### DIRECTIONS
Gather each line containing the string "VBAT" from these entries.

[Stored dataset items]
○ ○ ○ ○
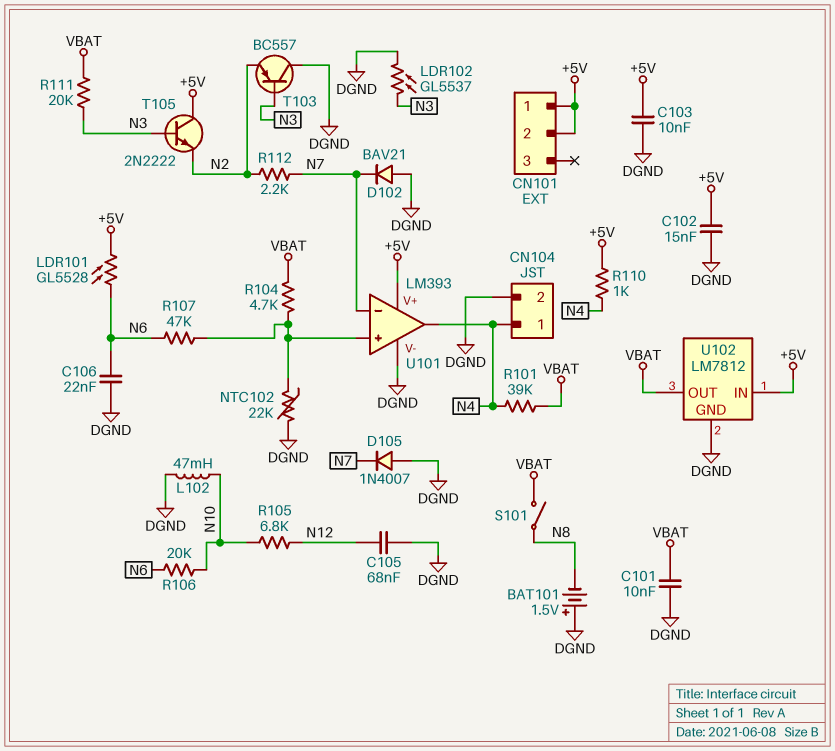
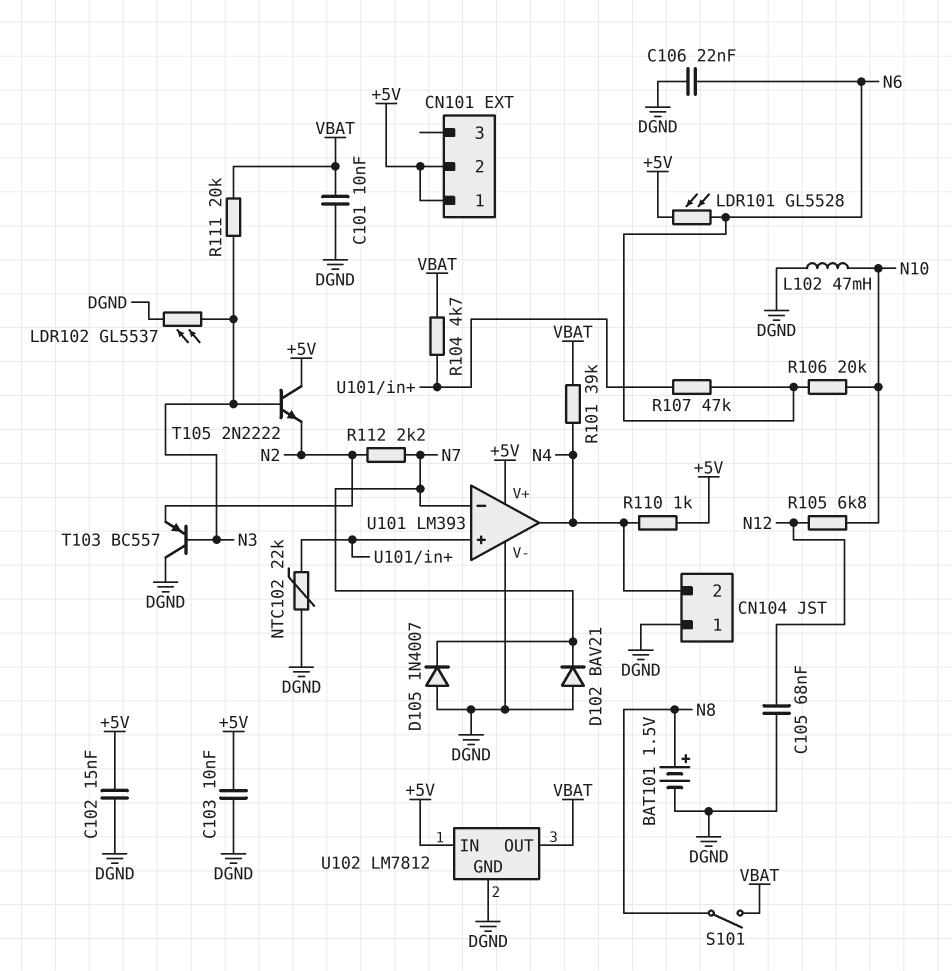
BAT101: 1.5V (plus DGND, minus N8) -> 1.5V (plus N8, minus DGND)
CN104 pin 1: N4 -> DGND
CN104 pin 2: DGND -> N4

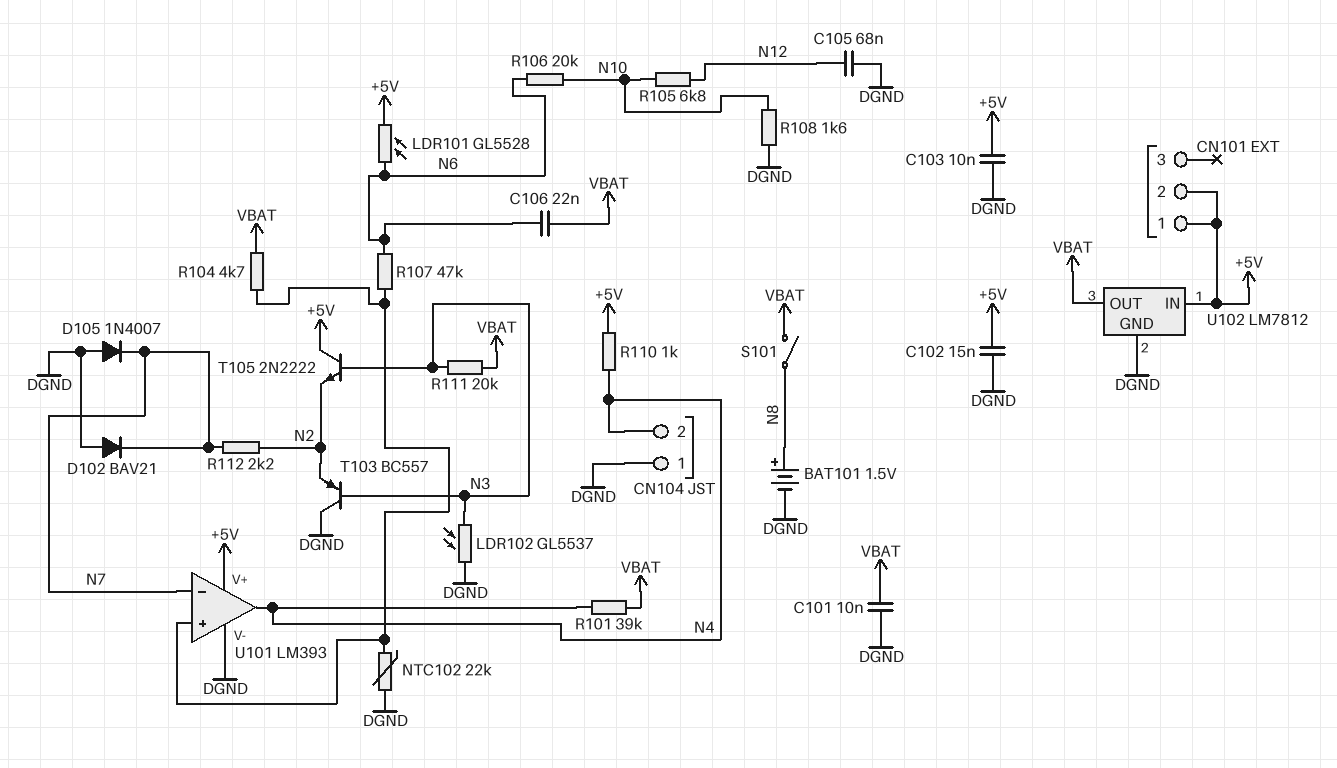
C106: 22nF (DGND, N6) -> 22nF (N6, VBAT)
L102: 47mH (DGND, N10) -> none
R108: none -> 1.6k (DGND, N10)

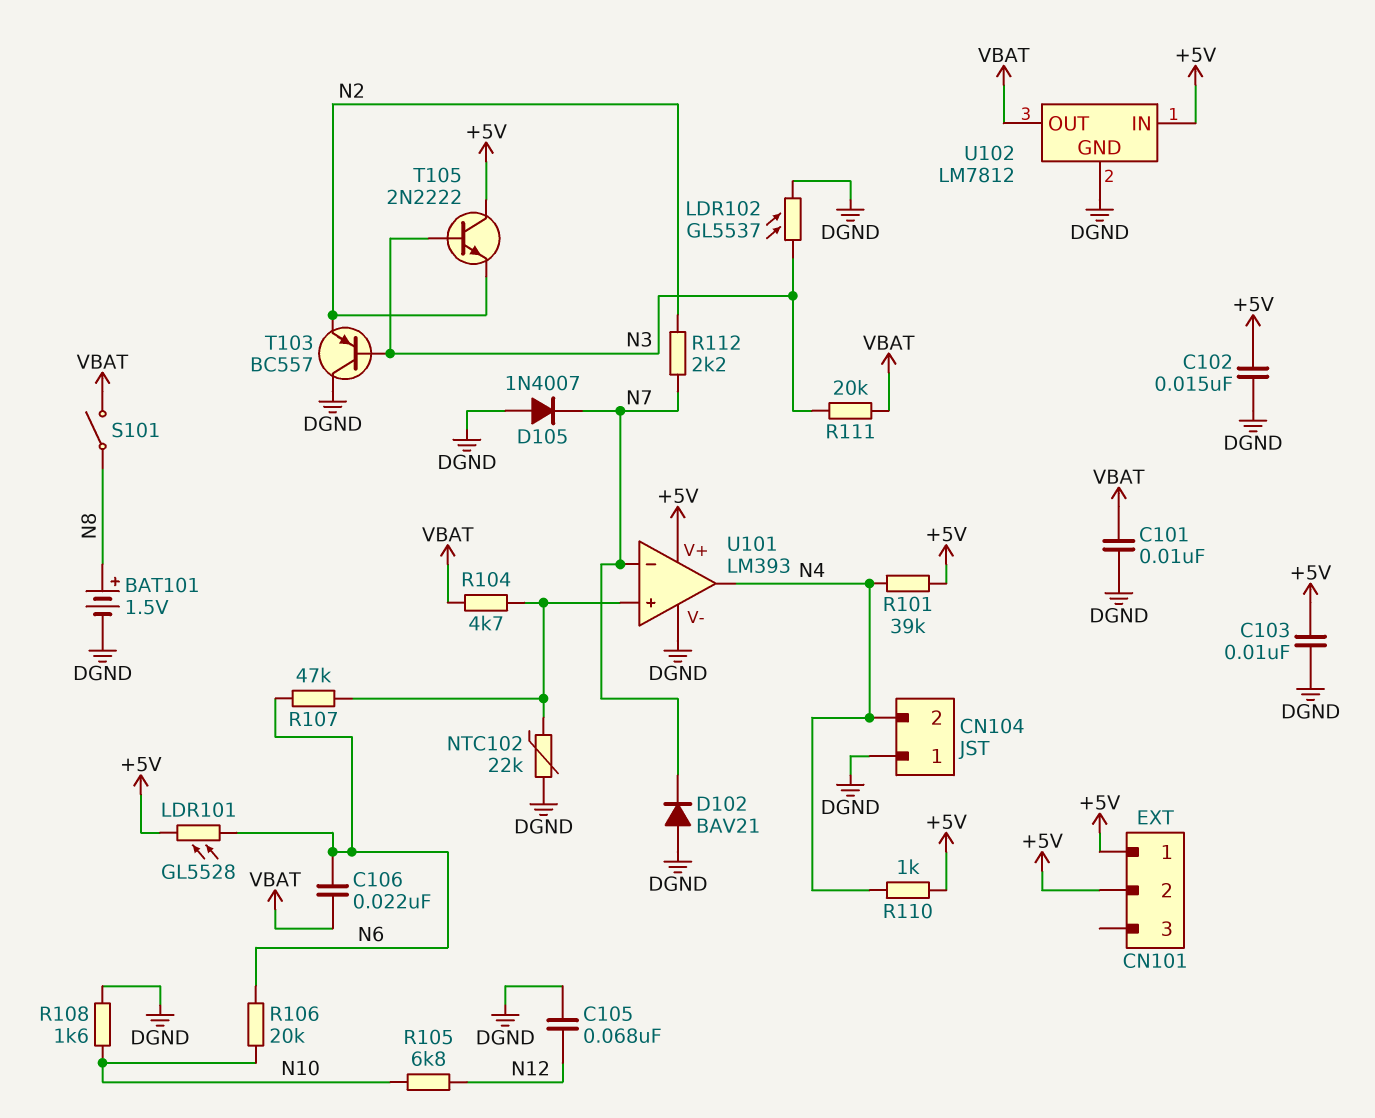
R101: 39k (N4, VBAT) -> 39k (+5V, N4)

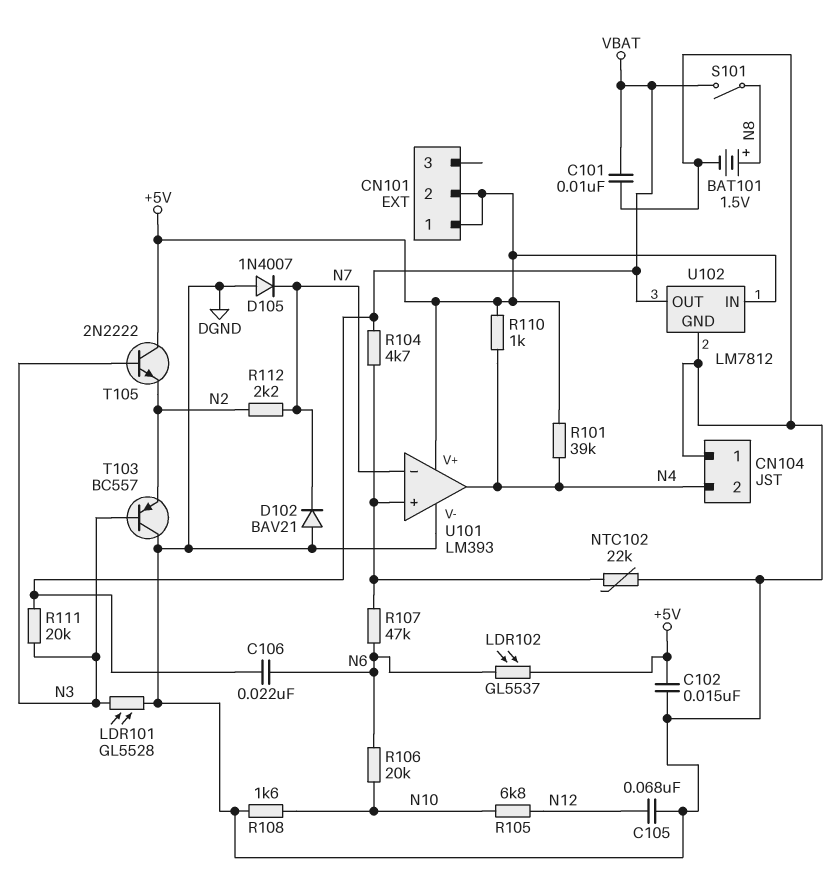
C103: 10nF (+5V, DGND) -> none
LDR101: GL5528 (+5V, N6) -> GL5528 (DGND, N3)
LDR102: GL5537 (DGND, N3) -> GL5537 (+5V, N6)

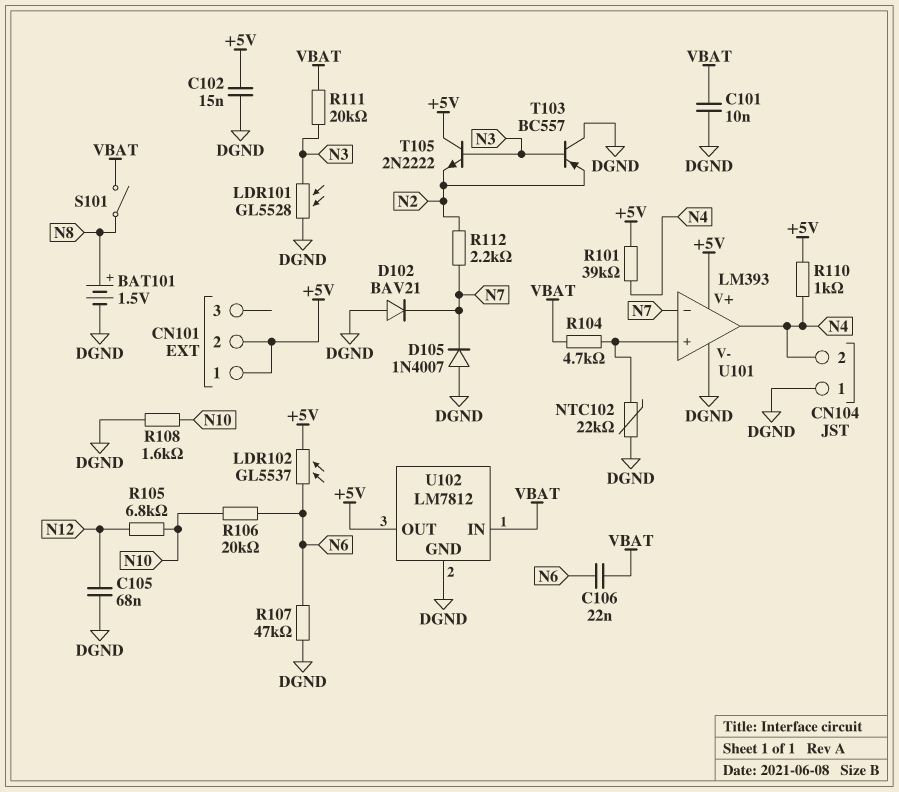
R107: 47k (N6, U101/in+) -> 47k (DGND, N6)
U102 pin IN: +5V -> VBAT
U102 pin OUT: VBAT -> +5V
○ ○ ○ ○
### SOLUTION TO THIS TASK
C106: 22nF (DGND, N6) -> 22nF (N6, VBAT)
R101: 39k (N4, VBAT) -> 39k (+5V, N4)
U102 pin IN: +5V -> VBAT
U102 pin OUT: VBAT -> +5V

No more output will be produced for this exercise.